TASK PROMPT -> Give all of the records again precisely, excluding whatever pictures they contain.

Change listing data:
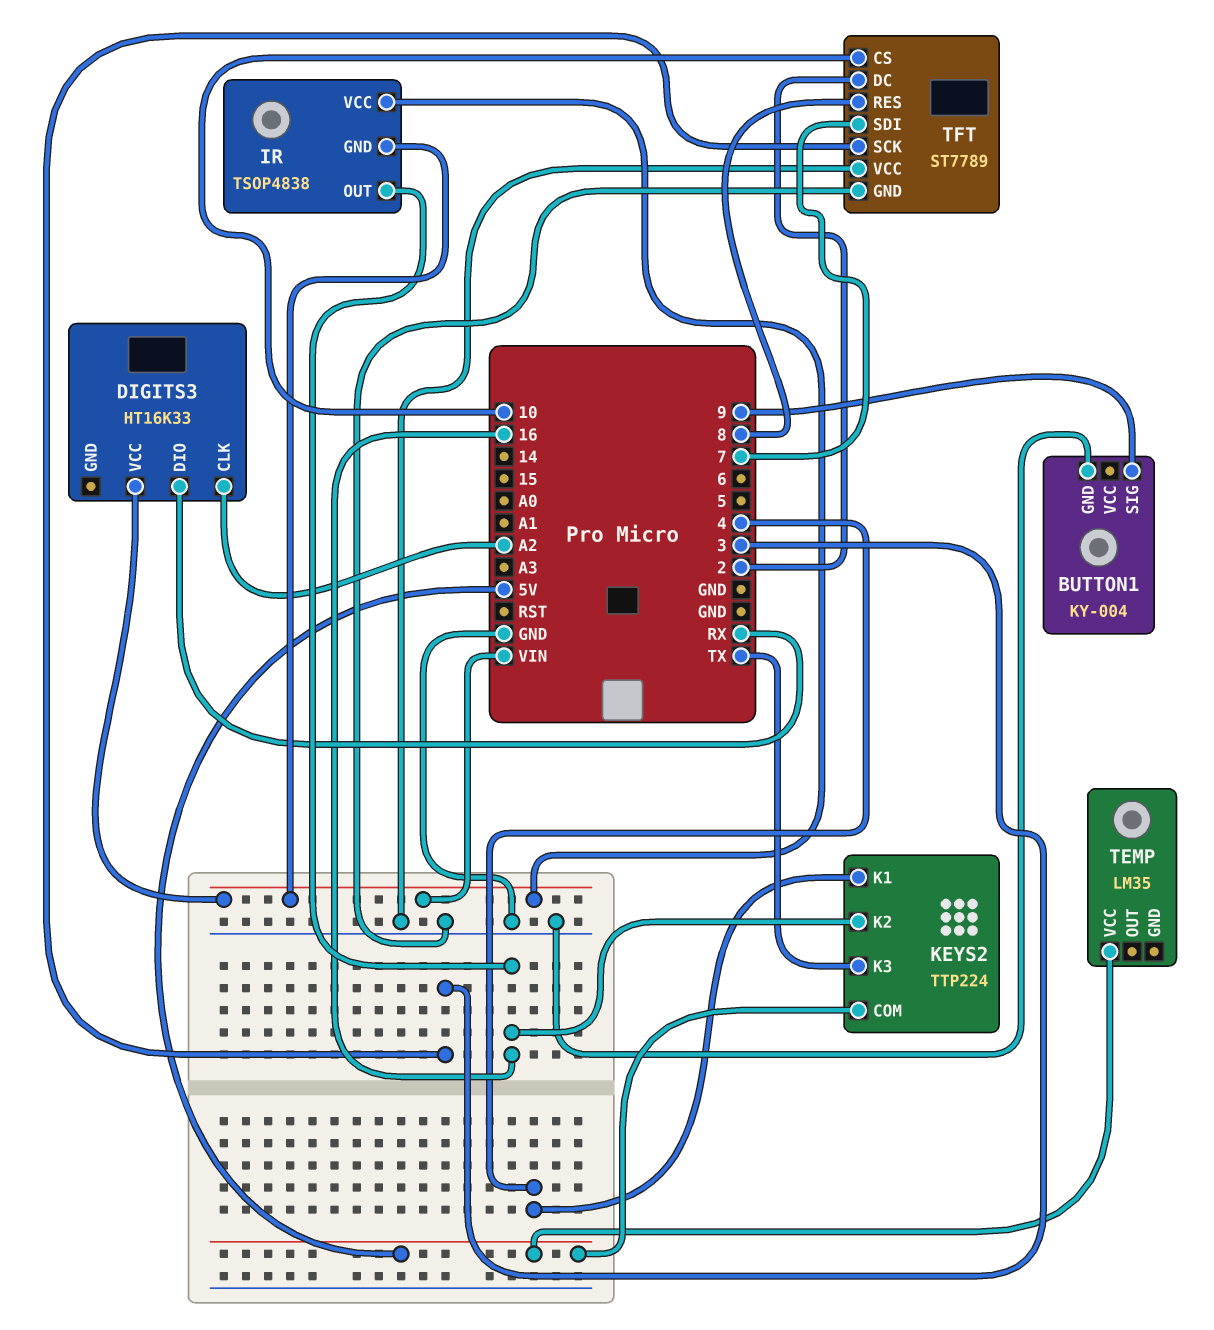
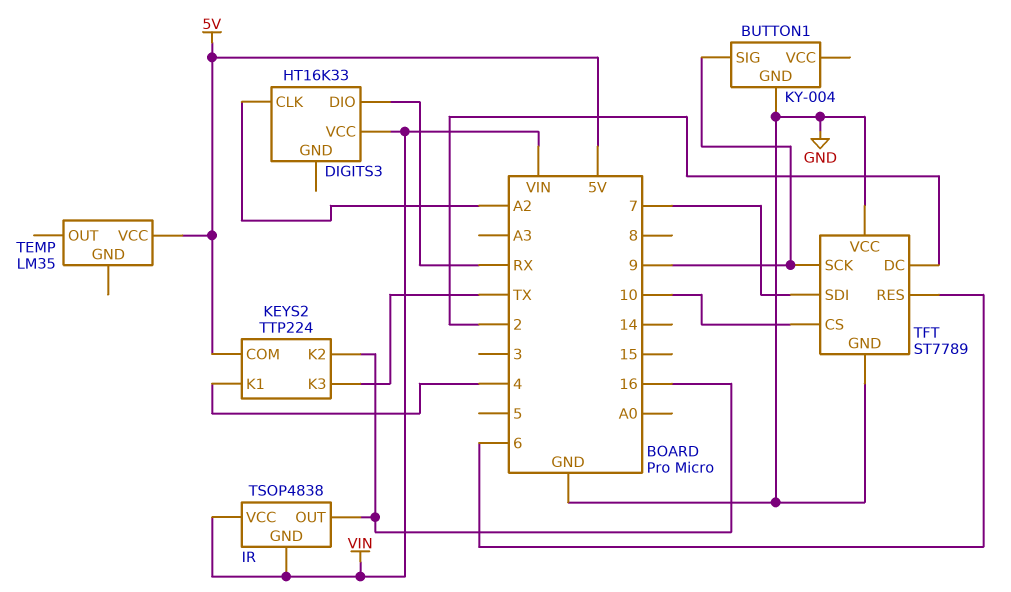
TFT pin RES: 8 -> 6
TFT pin SCK: 3 -> 9

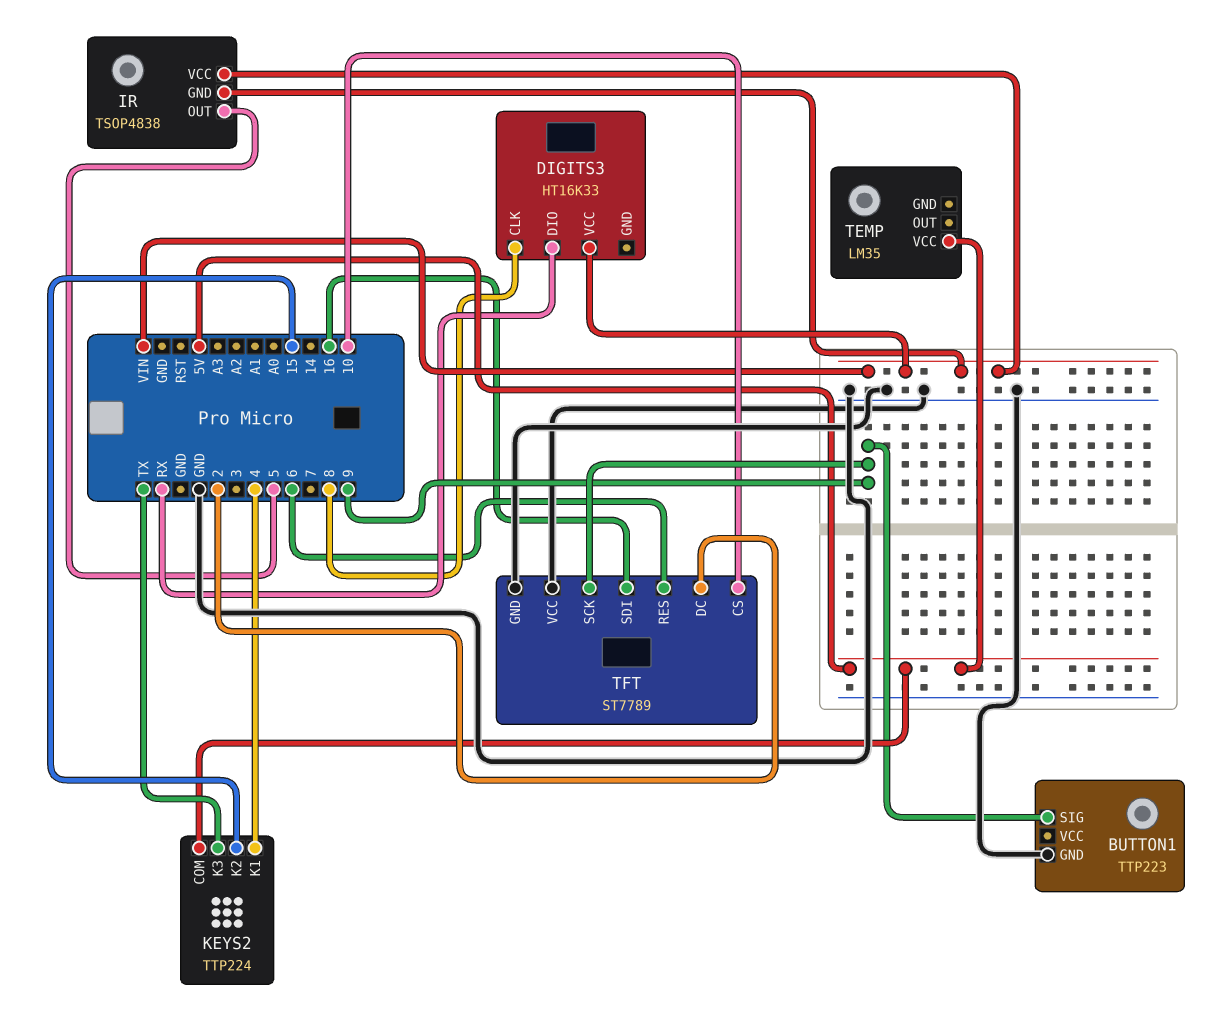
BUTTON1: KY-004 -> TTP223
DIGITS3 pin CLK: A2 -> 8
IR pin OUT: 16 -> 5
KEYS2 pin K2: 16 -> 15
TFT pin SDI: 7 -> 16

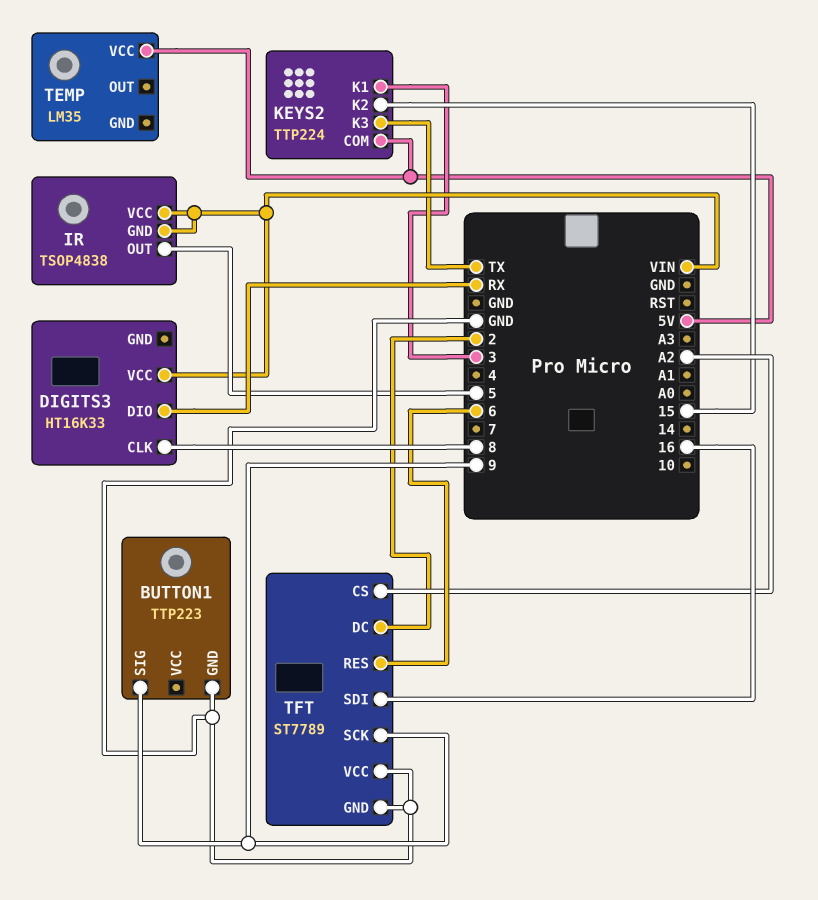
KEYS2 pin K1: 4 -> 3
TFT pin CS: 10 -> A2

SOLUTION TO THIS PROBLEM ->
TFT pin RES: 8 -> 6
TFT pin SCK: 3 -> 9

BUTTON1: KY-004 -> TTP223
DIGITS3 pin CLK: A2 -> 8
IR pin OUT: 16 -> 5
KEYS2 pin K2: 16 -> 15
TFT pin SDI: 7 -> 16

KEYS2 pin K1: 4 -> 3
TFT pin CS: 10 -> A2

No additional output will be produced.